(DATA SHOWN)

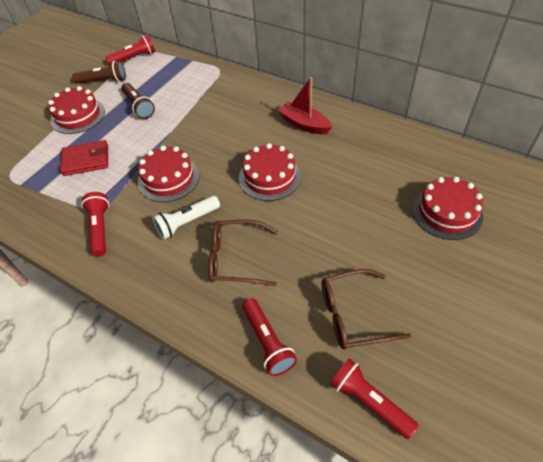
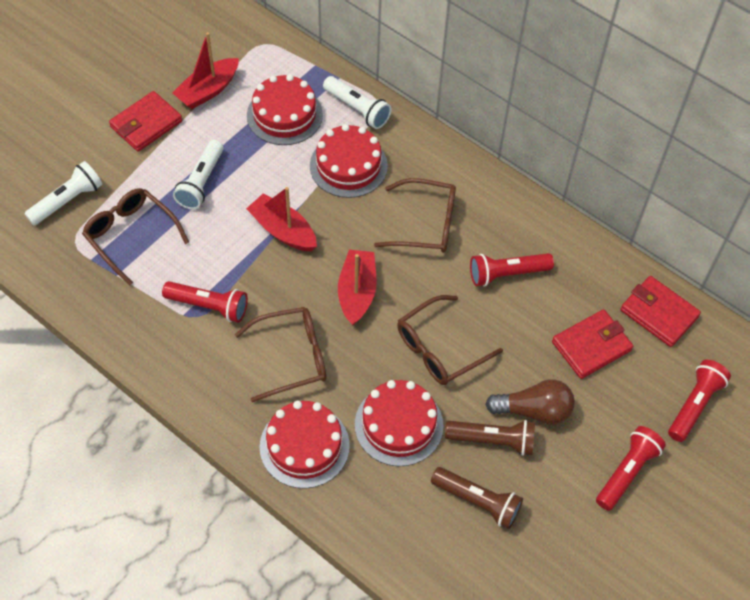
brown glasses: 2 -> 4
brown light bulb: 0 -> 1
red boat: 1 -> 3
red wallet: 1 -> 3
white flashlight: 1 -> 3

(End DATA SHOWN)
(DATA SHOWN)

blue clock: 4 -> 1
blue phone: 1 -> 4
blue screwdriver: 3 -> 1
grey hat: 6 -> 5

(End DATA SHOWN)

TASK TO CARRY OUT ▸ Copy, from the data above, every line where the word "brown" appears.

RESULT OF THIS EXERCISE ▸
brown glasses: 2 -> 4
brown light bulb: 0 -> 1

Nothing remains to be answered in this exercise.